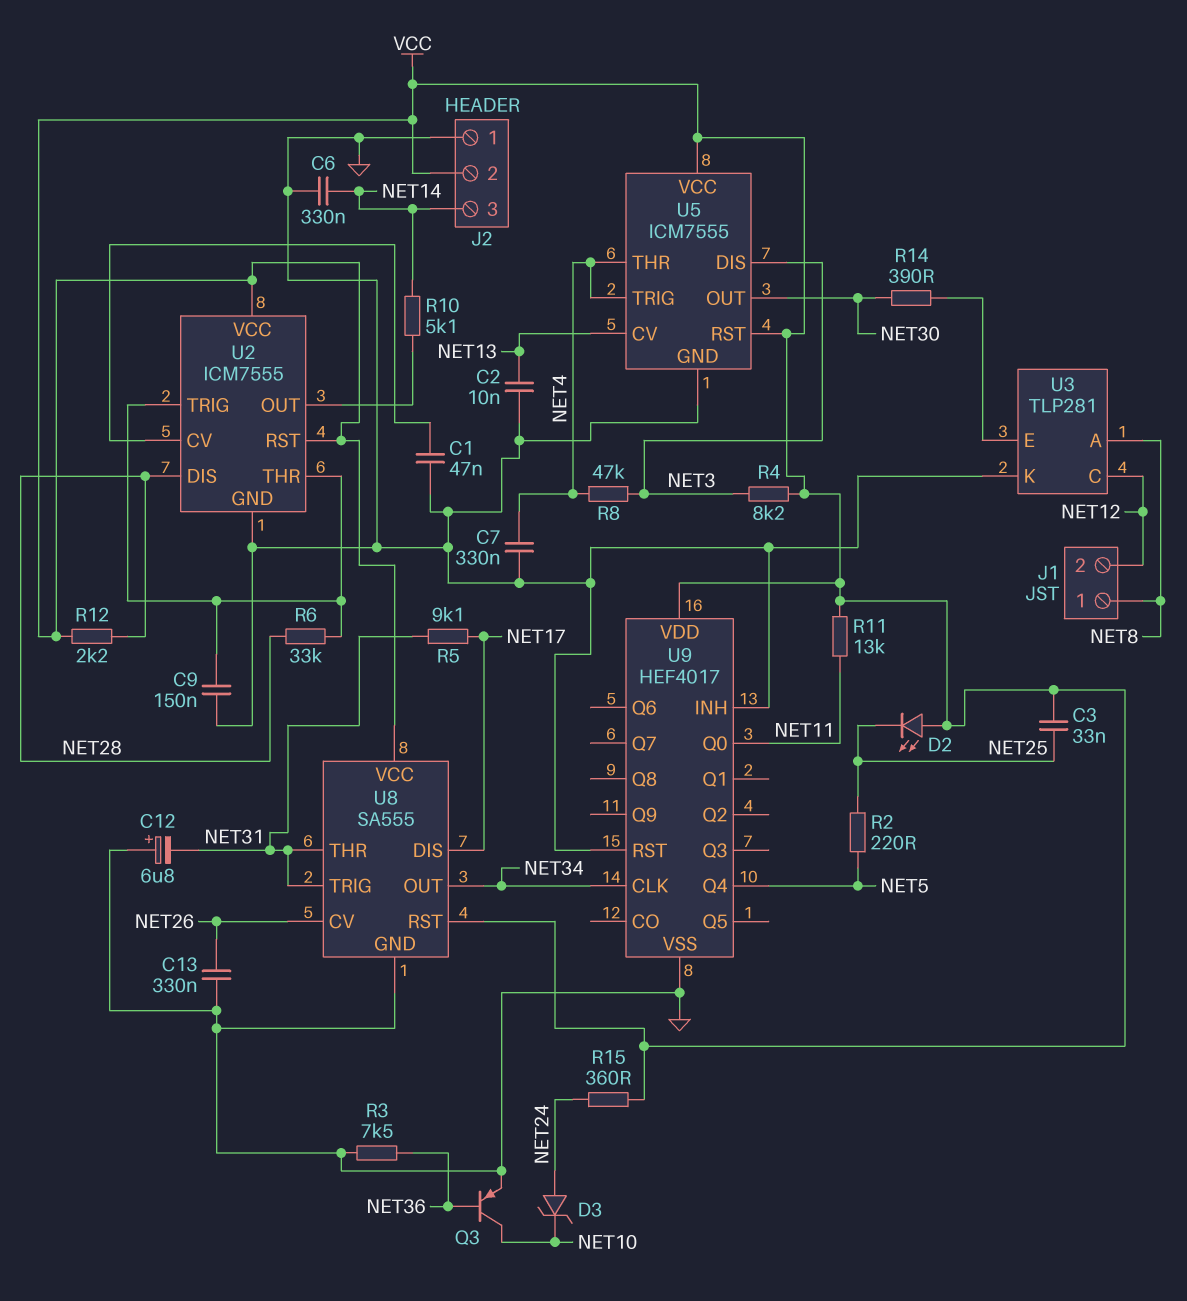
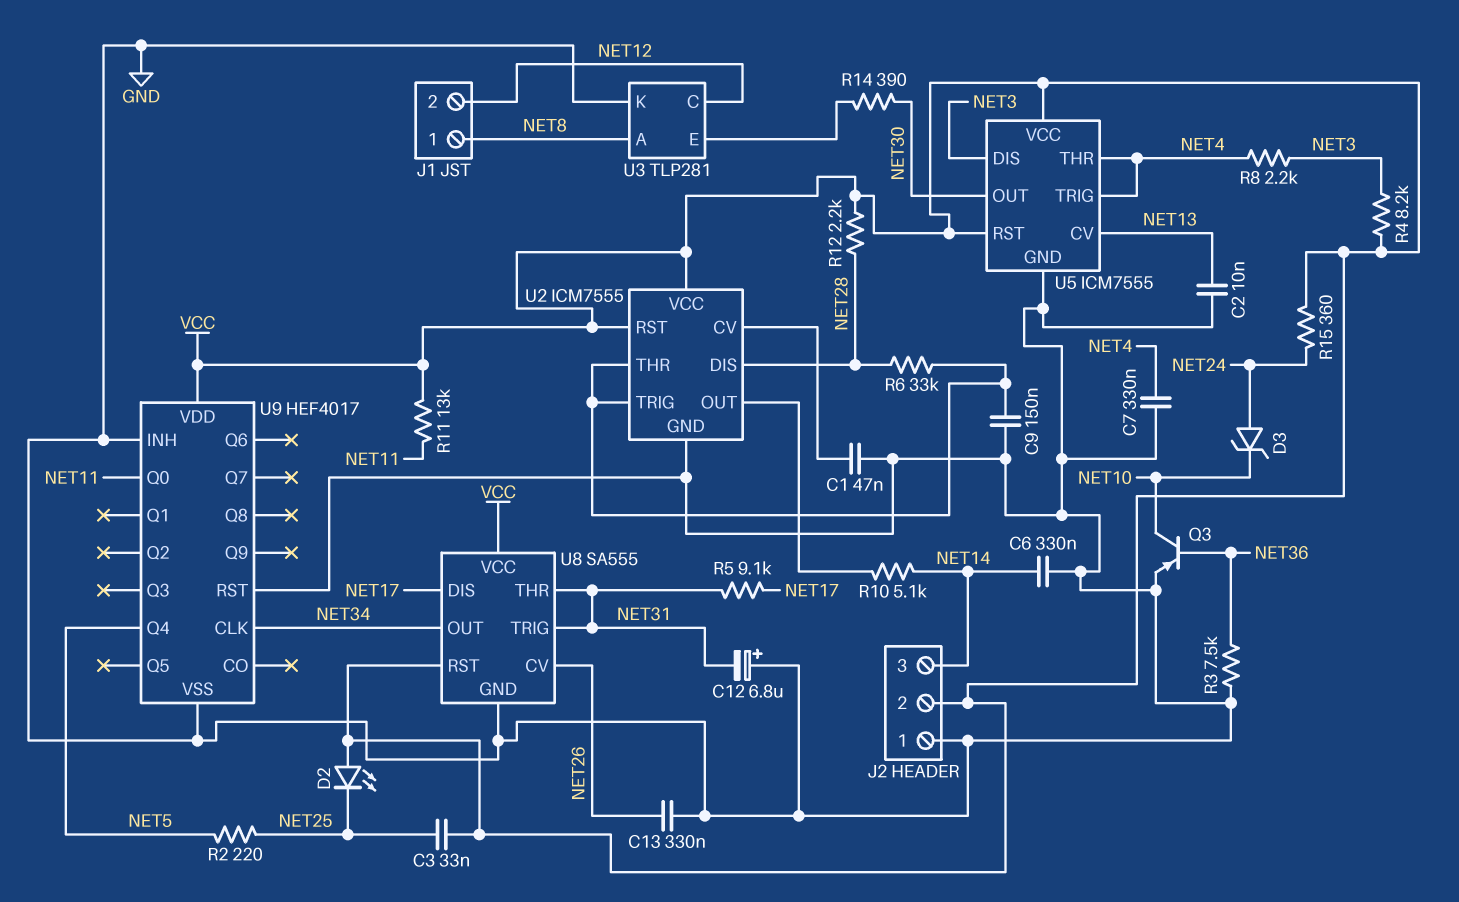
R8: 47k (NET3, NET4) -> 2.2k (NET3, NET4)

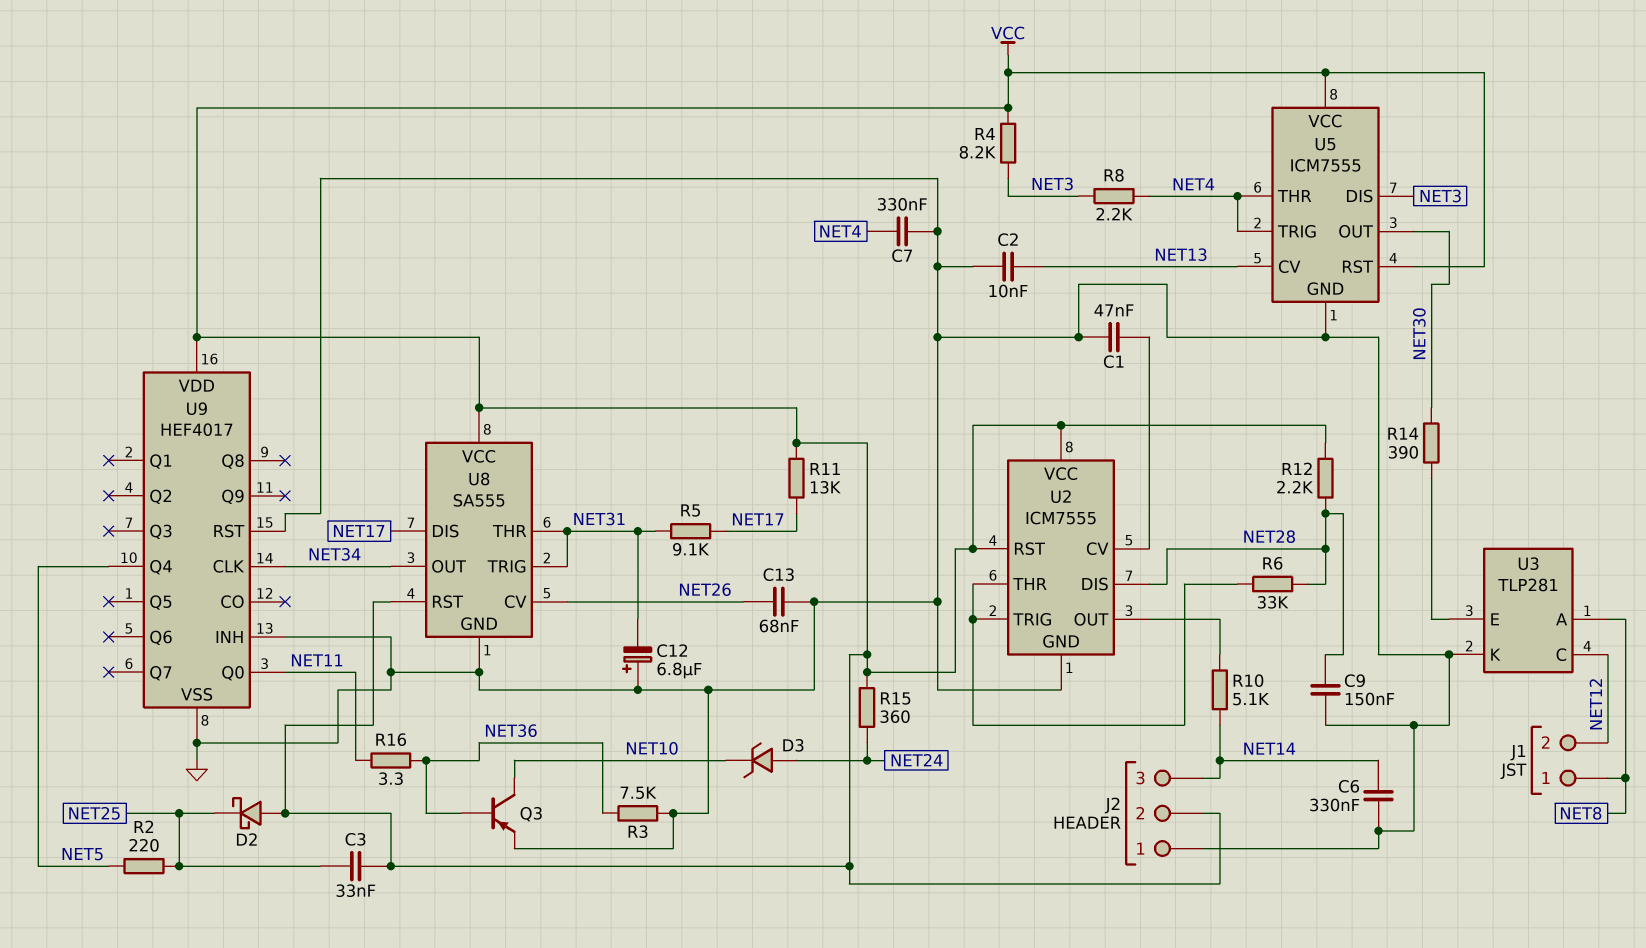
C9: 150nF (GND, U2/THR) -> 150nF (GND, NET28)
C13: 330nF (GND, NET26) -> 68nF (GND, NET26)
D2: LED (A VCC, K NET25) -> schottky (A VCC, K NET25)
R11: 13k (NET11, VCC) -> 13k (NET17, VCC)
R16: none -> 3.3 (NET11, NET36)

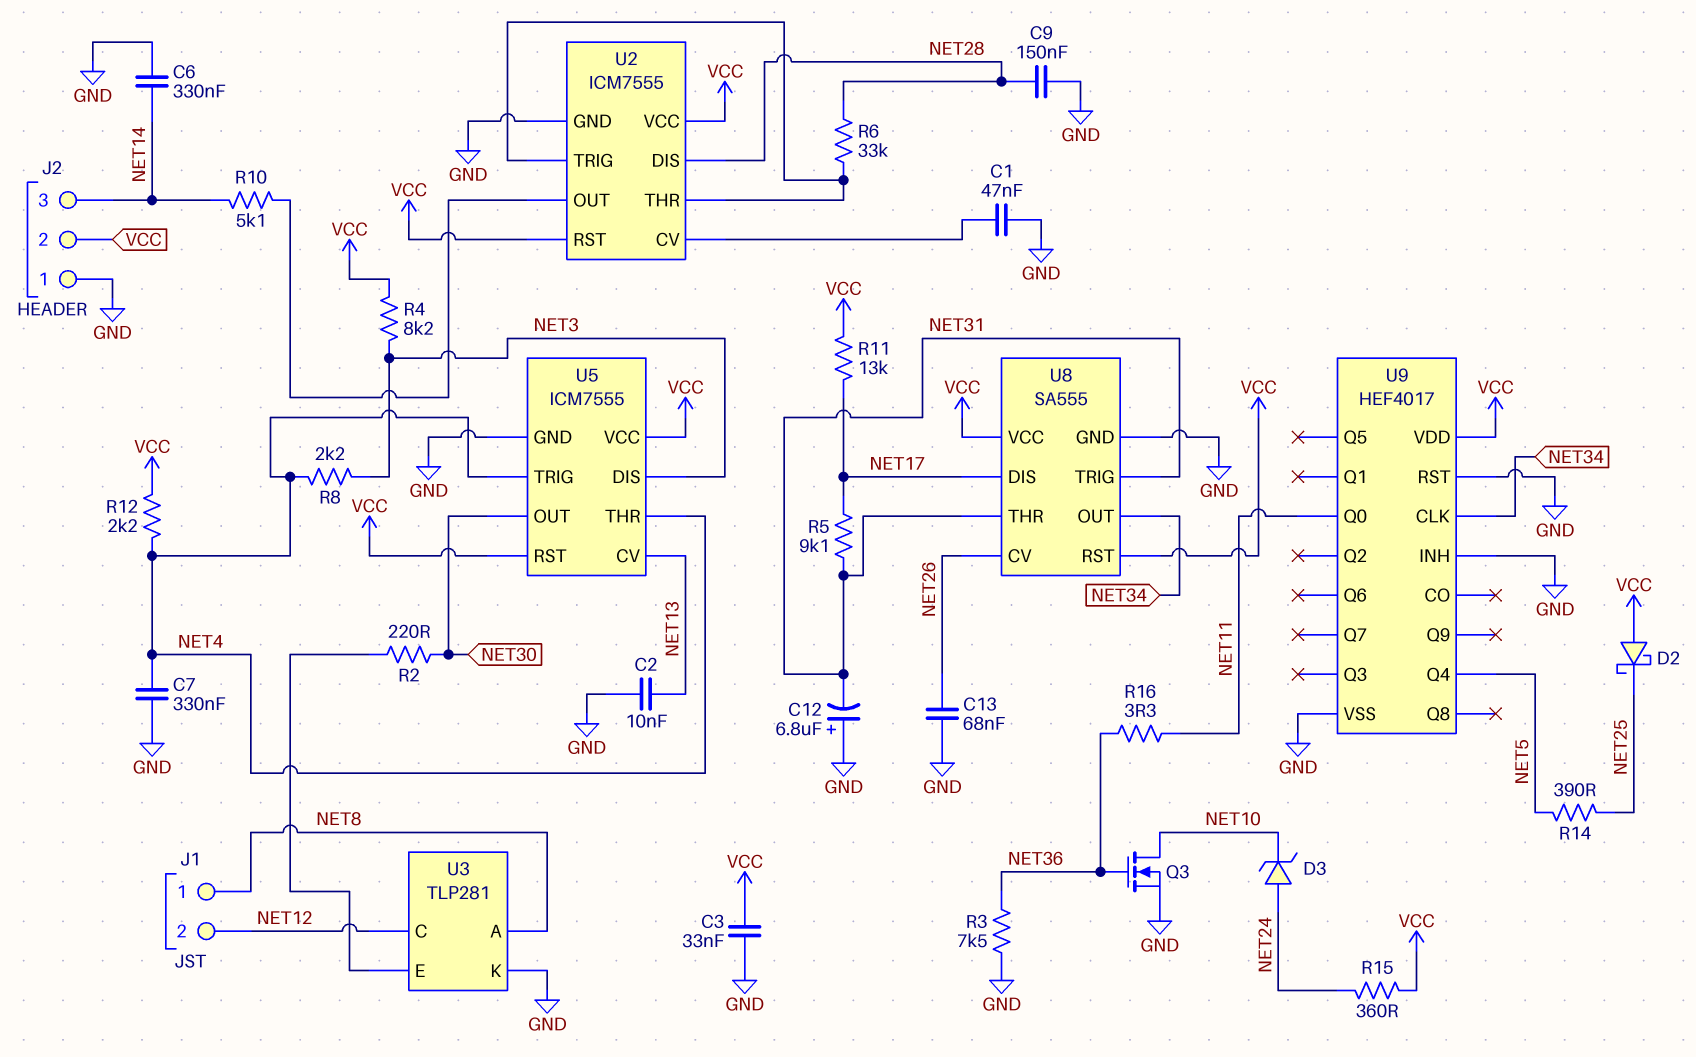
C3: 33nF (NET25, VCC) -> 33nF (GND, VCC)
Q3: PNP (B NET36, C NET10, E GND) -> NMOS (G NET36, D NET10, S GND)
R2: 220 (NET5, NET25) -> 220 (NET30, U3/E)
R12: 2.2k (NET28, VCC) -> 2.2k (NET4, VCC)
R14: 390 (NET30, U3/E) -> 390 (NET5, NET25)

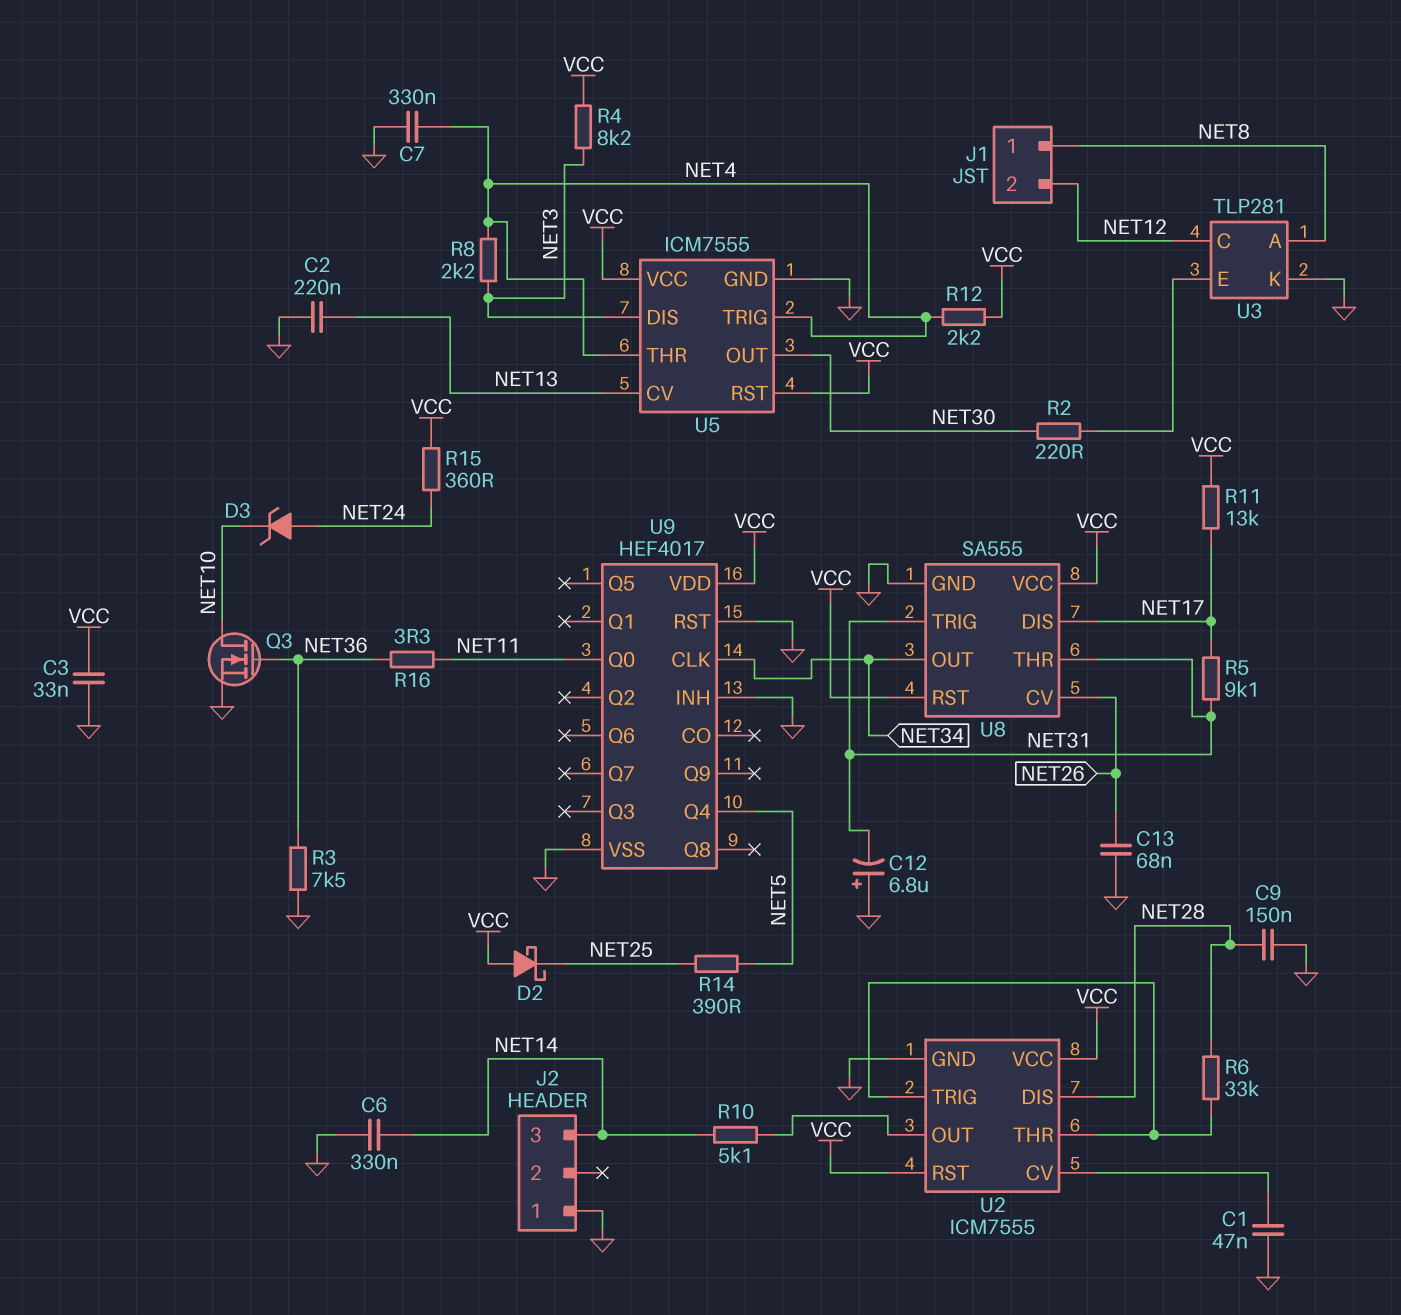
C2: 10nF (GND, NET13) -> 220nF (GND, NET13)
J2 pin 2: VCC -> none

-------------------------

Print again, word for word, every line from the line with "R14: 390 (NET30, U3/E) -> 390 (NET5, NET25)" to the final line of the records, inclusive; skip the pictures.

SOLUTION FOR THIS EXERCISE:
R14: 390 (NET30, U3/E) -> 390 (NET5, NET25)

C2: 10nF (GND, NET13) -> 220nF (GND, NET13)
J2 pin 2: VCC -> none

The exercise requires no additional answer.